■ What is needed
Transcribe every line from the one containing "(183, 226) = (230, 123): red" to the end of the listing, exactly as written, and leave out the pictures.

■ Given information

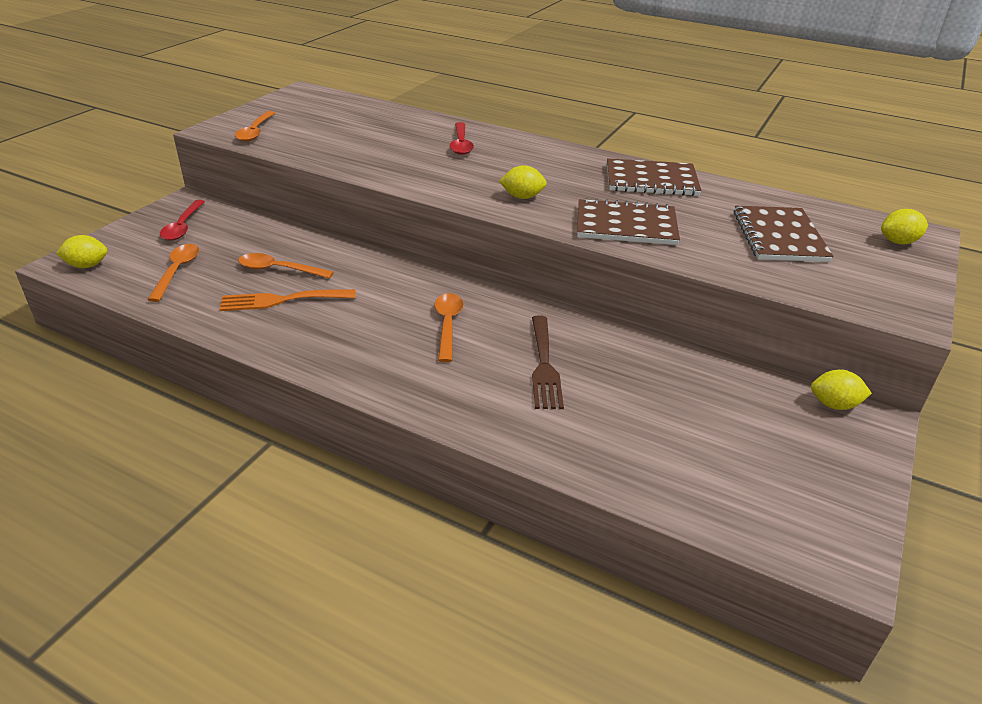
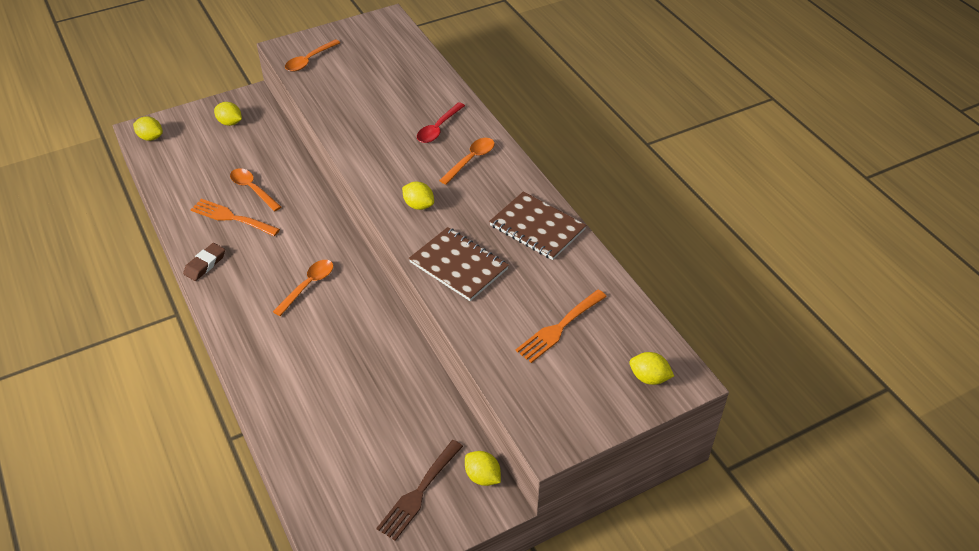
camera: 35 degrees right, 10 degrees up
(177, 271) = (194, 164): orange spoon -> orange spoon (470, 160)
(183, 226) = (230, 123): red spoon -> yellow lemon
(298, 351) = (205, 264): none -> brown eraser
(544, 366) = (332, 348): brown fork -> brown fork (419, 493)
(779, 236) = (559, 328): brown notebook -> orange fork

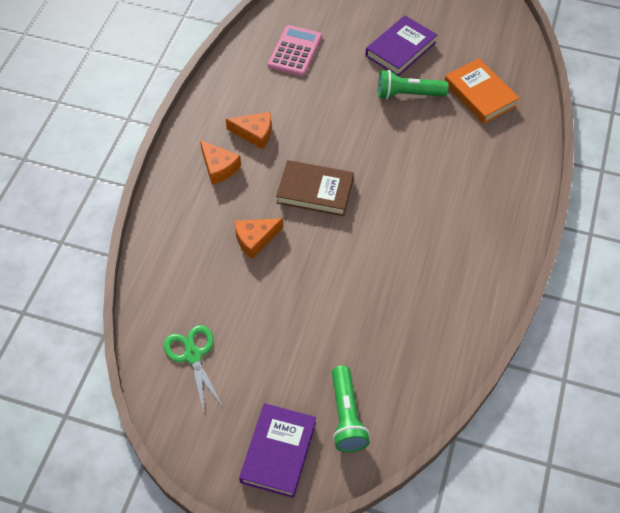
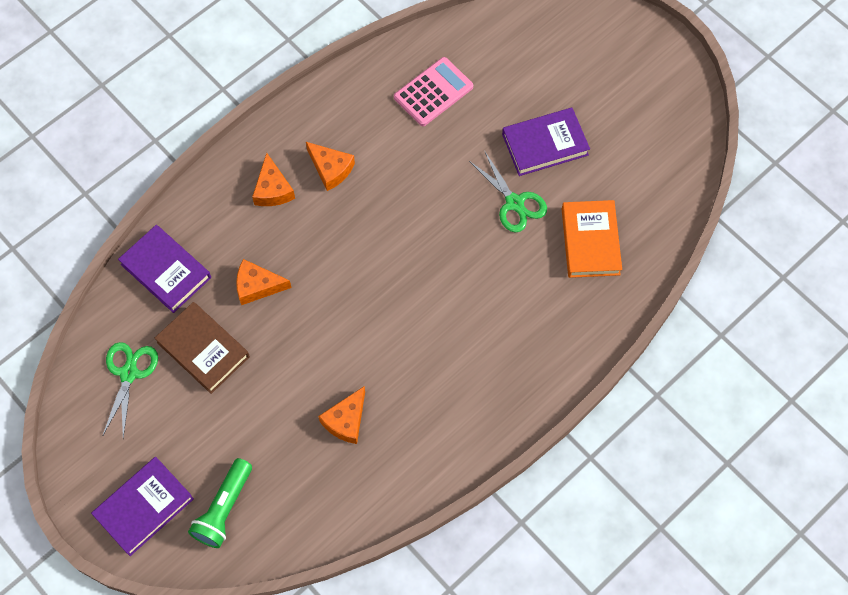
camera: 30 degrees right, 10 degrees up
(172, 264) = (166, 271): none -> purple book
(315, 191) = (347, 265): brown book -> brown book (203, 349)
(395, 299) = (346, 420): none -> orange cheese
(408, 94) = (514, 203): green flashlight -> green scissors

■ Answer space
(183, 226) = (230, 123): red spoon -> yellow lemon
(298, 351) = (205, 264): none -> brown eraser
(544, 366) = (332, 348): brown fork -> brown fork (419, 493)
(779, 236) = (559, 328): brown notebook -> orange fork

camera: 30 degrees right, 10 degrees up
(172, 264) = (166, 271): none -> purple book
(315, 191) = (347, 265): brown book -> brown book (203, 349)
(395, 299) = (346, 420): none -> orange cheese
(408, 94) = (514, 203): green flashlight -> green scissors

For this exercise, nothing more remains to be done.